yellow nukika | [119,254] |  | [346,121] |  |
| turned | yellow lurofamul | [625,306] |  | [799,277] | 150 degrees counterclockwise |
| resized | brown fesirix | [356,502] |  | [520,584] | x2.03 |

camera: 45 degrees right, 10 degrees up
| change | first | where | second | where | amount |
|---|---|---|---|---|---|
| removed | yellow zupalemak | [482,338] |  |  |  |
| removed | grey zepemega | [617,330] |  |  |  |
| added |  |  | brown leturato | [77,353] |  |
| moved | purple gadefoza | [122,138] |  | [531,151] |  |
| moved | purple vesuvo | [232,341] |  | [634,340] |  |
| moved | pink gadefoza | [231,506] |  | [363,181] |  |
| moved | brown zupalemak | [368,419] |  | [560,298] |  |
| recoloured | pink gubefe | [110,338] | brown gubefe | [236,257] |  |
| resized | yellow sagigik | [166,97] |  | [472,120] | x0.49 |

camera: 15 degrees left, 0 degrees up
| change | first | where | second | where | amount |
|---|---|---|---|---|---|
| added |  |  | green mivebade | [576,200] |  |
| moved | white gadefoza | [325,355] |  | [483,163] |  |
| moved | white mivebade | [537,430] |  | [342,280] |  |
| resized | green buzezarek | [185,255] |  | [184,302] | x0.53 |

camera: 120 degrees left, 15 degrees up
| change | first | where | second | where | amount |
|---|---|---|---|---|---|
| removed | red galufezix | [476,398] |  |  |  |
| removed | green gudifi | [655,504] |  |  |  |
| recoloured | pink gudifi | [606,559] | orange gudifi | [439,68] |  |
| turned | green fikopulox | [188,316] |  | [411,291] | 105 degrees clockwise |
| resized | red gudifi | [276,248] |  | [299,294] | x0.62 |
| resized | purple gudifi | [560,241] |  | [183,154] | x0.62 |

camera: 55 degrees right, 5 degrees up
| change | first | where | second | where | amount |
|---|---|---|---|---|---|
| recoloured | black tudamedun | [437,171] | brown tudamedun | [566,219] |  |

WORK REQUIRED:
A verbatim repeat of all the entries above is the required answer.

SOLUTION TO THIS TASK:
yellow nukika | [119,254] |  | [346,121] |  |
| turned | yellow lurofamul | [625,306] |  | [799,277] | 150 degrees counterclockwise |
| resized | brown fesirix | [356,502] |  | [520,584] | x2.03 |

camera: 45 degrees right, 10 degrees up
| change | first | where | second | where | amount |
|---|---|---|---|---|---|
| removed | yellow zupalemak | [482,338] |  |  |  |
| removed | grey zepemega | [617,330] |  |  |  |
| added |  |  | brown leturato | [77,353] |  |
| moved | purple gadefoza | [122,138] |  | [531,151] |  |
| moved | purple vesuvo | [232,341] |  | [634,340] |  |
| moved | pink gadefoza | [231,506] |  | [363,181] |  |
| moved | brown zupalemak | [368,419] |  | [560,298] |  |
| recoloured | pink gubefe | [110,338] | brown gubefe | [236,257] |  |
| resized | yellow sagigik | [166,97] |  | [472,120] | x0.49 |

camera: 15 degrees left, 0 degrees up
| change | first | where | second | where | amount |
|---|---|---|---|---|---|
| added |  |  | green mivebade | [576,200] |  |
| moved | white gadefoza | [325,355] |  | [483,163] |  |
| moved | white mivebade | [537,430] |  | [342,280] |  |
| resized | green buzezarek | [185,255] |  | [184,302] | x0.53 |

camera: 120 degrees left, 15 degrees up
| change | first | where | second | where | amount |
|---|---|---|---|---|---|
| removed | red galufezix | [476,398] |  |  |  |
| removed | green gudifi | [655,504] |  |  |  |
| recoloured | pink gudifi | [606,559] | orange gudifi | [439,68] |  |
| turned | green fikopulox | [188,316] |  | [411,291] | 105 degrees clockwise |
| resized | red gudifi | [276,248] |  | [299,294] | x0.62 |
| resized | purple gudifi | [560,241] |  | [183,154] | x0.62 |

camera: 55 degrees right, 5 degrees up
| change | first | where | second | where | amount |
|---|---|---|---|---|---|
| recoloured | black tudamedun | [437,171] | brown tudamedun | [566,219] |  |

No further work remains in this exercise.